**What you should do:** Only these lines of the data below are wanted: the one with "camera: 65 degrees left, 5 degrees up", the one with "BRIGHT ORANGE GIFT 713", and any lines between them, each repeated exactly.

**Records supplied:**
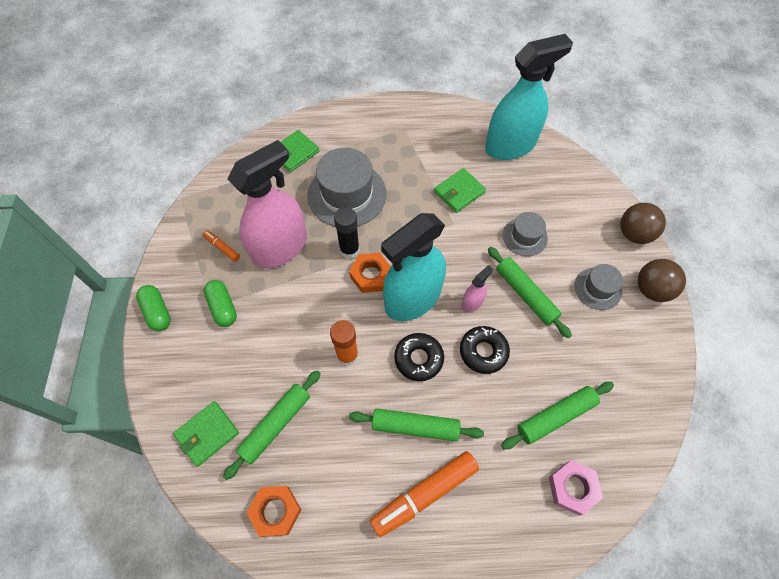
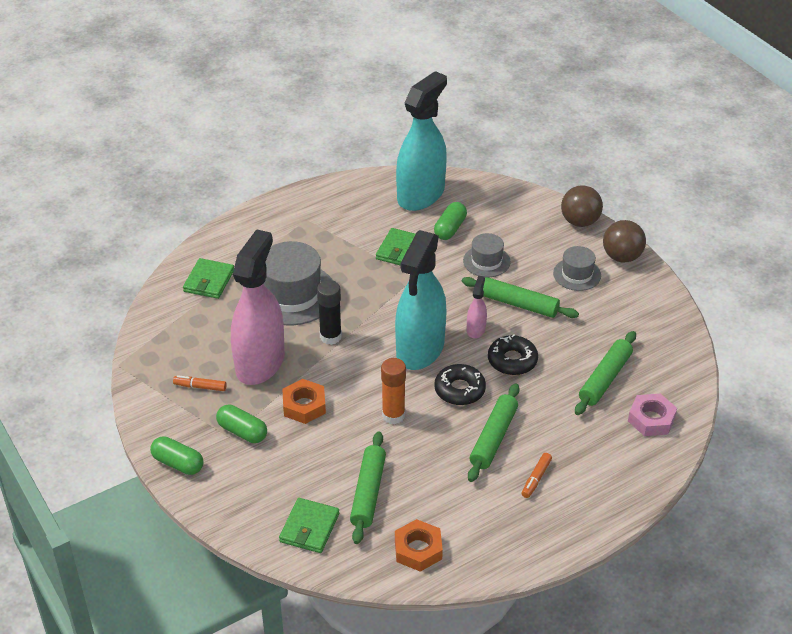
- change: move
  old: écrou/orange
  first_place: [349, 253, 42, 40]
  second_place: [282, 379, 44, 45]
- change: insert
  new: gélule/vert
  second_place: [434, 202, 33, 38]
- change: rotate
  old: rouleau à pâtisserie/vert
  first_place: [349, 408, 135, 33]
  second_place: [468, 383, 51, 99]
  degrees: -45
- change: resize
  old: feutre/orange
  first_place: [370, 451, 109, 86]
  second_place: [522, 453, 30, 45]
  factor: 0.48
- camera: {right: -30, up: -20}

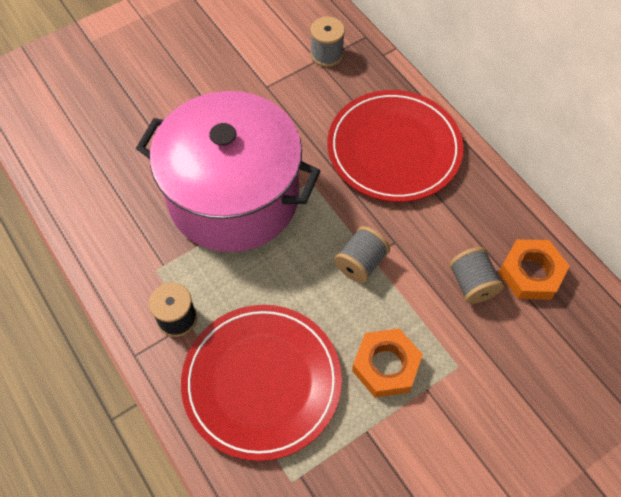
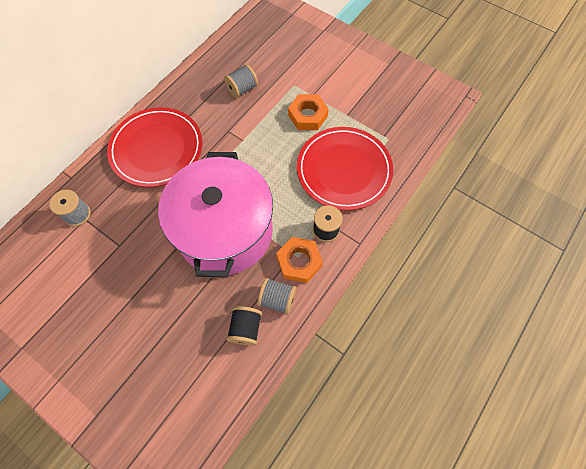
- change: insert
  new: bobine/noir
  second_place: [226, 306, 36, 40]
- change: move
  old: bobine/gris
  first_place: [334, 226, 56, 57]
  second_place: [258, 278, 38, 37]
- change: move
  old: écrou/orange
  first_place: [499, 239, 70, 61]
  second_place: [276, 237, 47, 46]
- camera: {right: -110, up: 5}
==
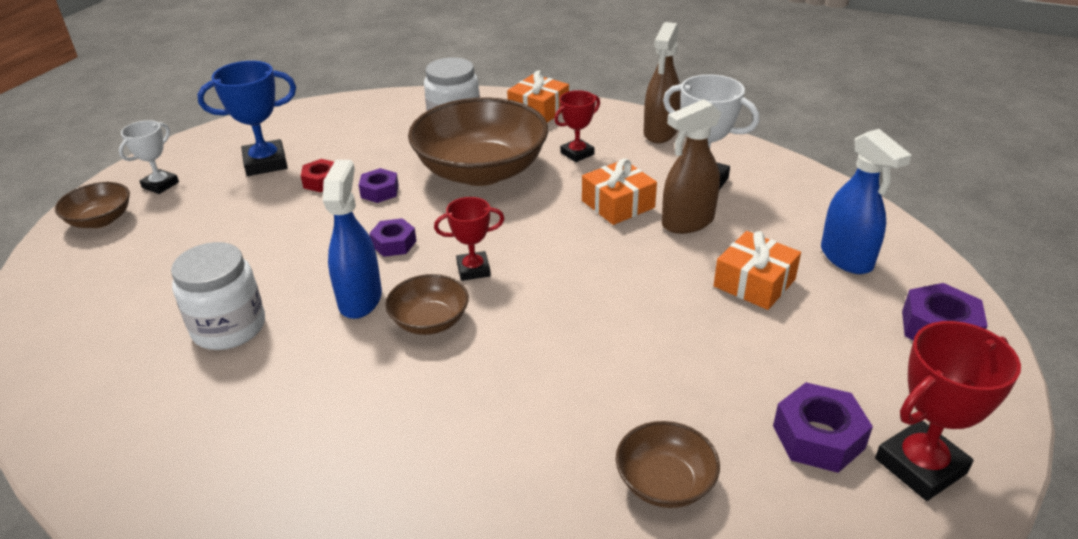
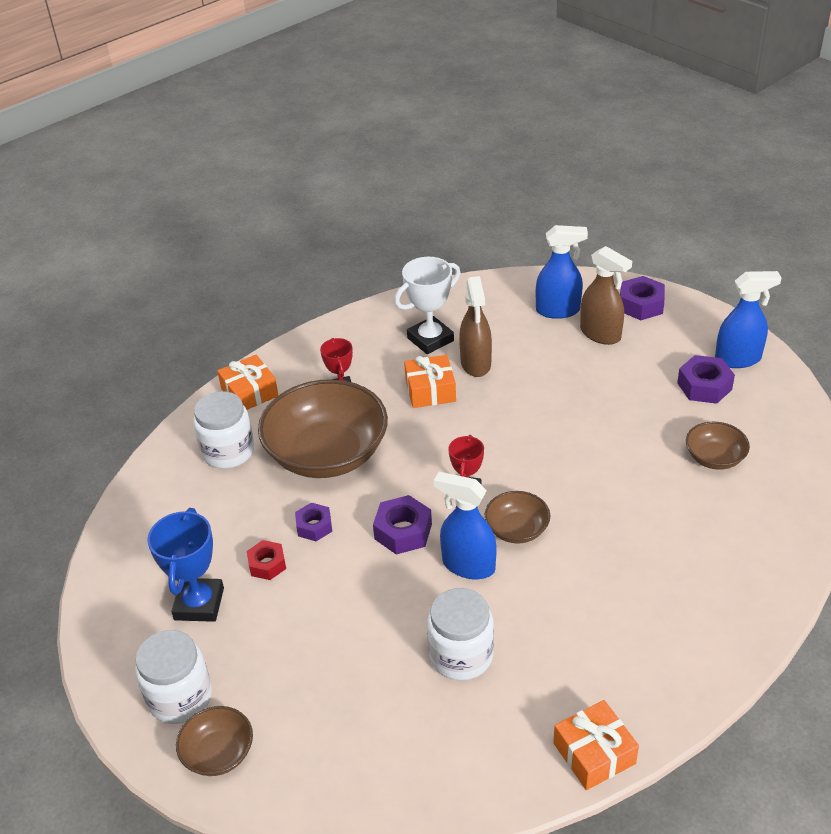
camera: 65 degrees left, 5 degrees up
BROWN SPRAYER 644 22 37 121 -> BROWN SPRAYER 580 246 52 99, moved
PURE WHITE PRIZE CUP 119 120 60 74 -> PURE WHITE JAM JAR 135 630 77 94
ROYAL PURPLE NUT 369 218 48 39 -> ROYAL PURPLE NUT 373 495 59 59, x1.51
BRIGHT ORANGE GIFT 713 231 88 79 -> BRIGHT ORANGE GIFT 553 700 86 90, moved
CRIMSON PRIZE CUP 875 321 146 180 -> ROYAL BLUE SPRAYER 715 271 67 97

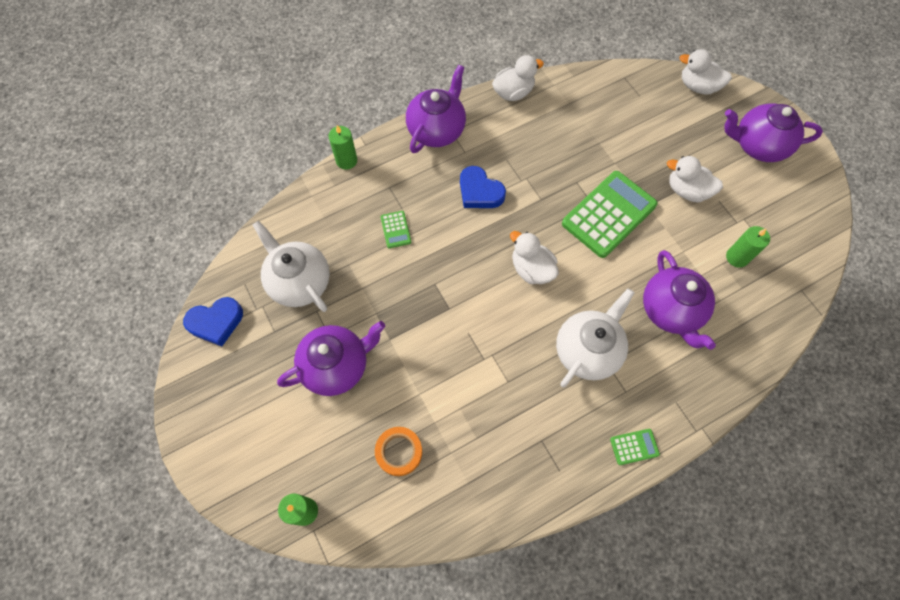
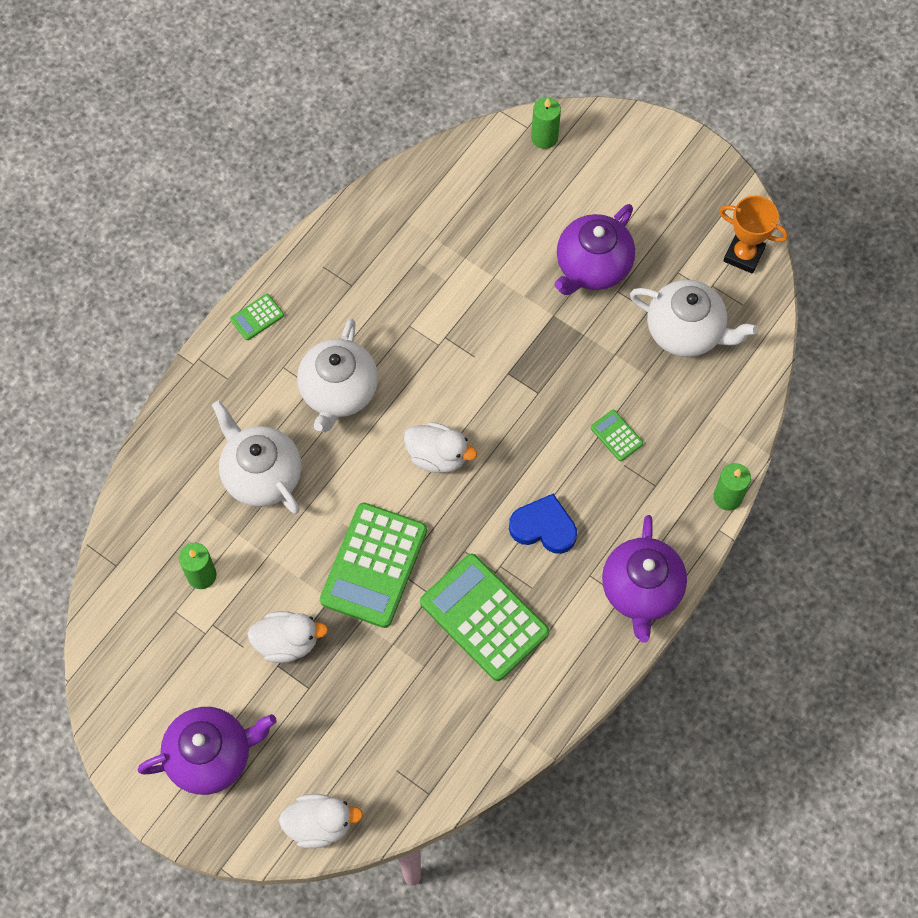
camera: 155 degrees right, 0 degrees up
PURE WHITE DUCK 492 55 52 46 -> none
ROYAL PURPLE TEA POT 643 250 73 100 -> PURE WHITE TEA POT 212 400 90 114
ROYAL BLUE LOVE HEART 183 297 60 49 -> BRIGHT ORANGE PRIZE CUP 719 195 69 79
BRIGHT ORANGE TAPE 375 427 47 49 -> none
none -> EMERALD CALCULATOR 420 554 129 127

**Final answer:**
camera: 65 degrees left, 5 degrees up
BROWN SPRAYER 644 22 37 121 -> BROWN SPRAYER 580 246 52 99, moved
PURE WHITE PRIZE CUP 119 120 60 74 -> PURE WHITE JAM JAR 135 630 77 94
ROYAL PURPLE NUT 369 218 48 39 -> ROYAL PURPLE NUT 373 495 59 59, x1.51
BRIGHT ORANGE GIFT 713 231 88 79 -> BRIGHT ORANGE GIFT 553 700 86 90, moved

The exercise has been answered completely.